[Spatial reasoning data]
┄┄┄┄┄┄┄┄┄┄
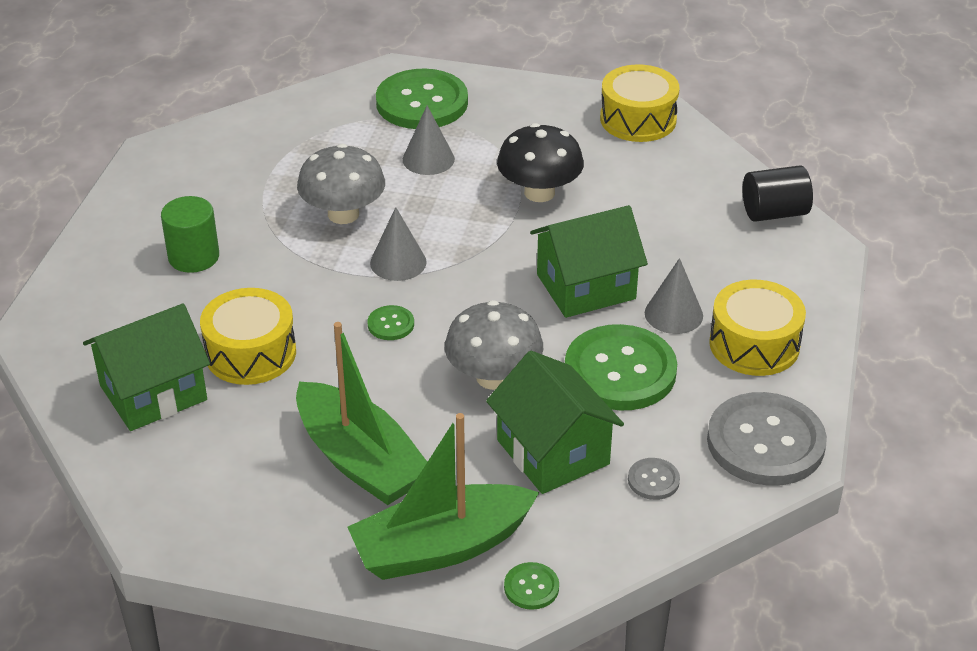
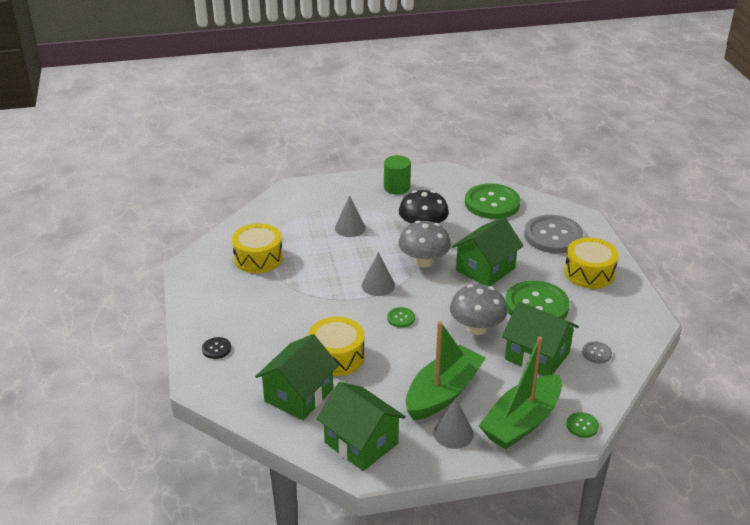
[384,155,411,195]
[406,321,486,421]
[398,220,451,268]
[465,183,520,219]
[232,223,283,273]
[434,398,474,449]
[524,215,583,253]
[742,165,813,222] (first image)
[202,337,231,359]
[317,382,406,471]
┄┄┄┄┄┄┄┄┄┄
DESCRIPTION OF THE TASK.
Restate the preceding entries in full, word for word, with the pictures removed.

THE ANSWER.
[384,155,411,195]
[406,321,486,421]
[398,220,451,268]
[465,183,520,219]
[232,223,283,273]
[434,398,474,449]
[524,215,583,253]
[742,165,813,222] (first image)
[202,337,231,359]
[317,382,406,471]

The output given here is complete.